# ASSIGNED TASK
Once you find the line with "yellow arrow: (72, 209) -> (167, 346), moved" in the entries below, return exactly every line from it through the line with "gray semicircle: (77, 243)".

# SOURCE MATERIAL

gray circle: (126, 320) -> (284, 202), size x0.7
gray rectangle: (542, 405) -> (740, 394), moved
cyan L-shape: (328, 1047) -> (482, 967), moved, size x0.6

* * *

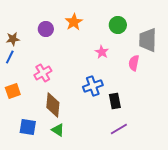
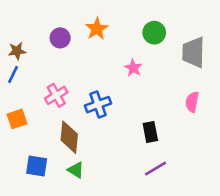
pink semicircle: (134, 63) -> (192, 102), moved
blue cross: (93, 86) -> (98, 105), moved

* * *

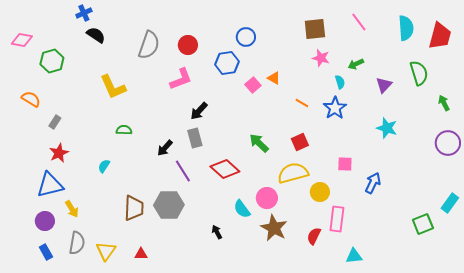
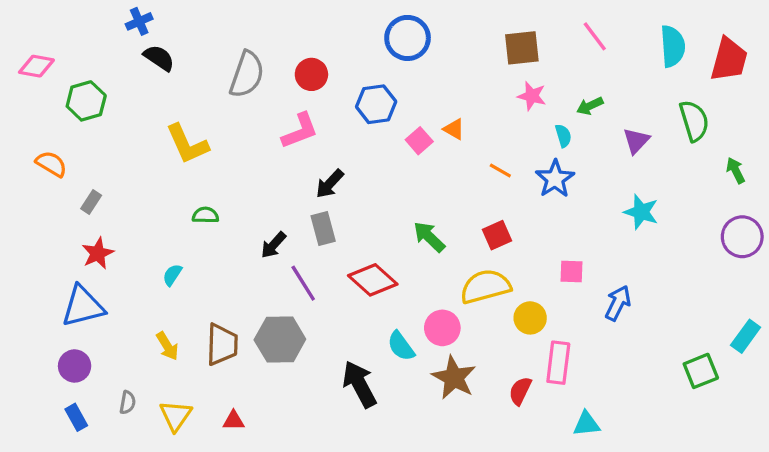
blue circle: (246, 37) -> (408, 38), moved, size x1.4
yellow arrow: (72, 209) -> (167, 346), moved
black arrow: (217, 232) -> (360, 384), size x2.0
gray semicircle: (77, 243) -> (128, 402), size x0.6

# WRITTEN ANSWER
yellow arrow: (72, 209) -> (167, 346), moved
black arrow: (217, 232) -> (360, 384), size x2.0
gray semicircle: (77, 243) -> (128, 402), size x0.6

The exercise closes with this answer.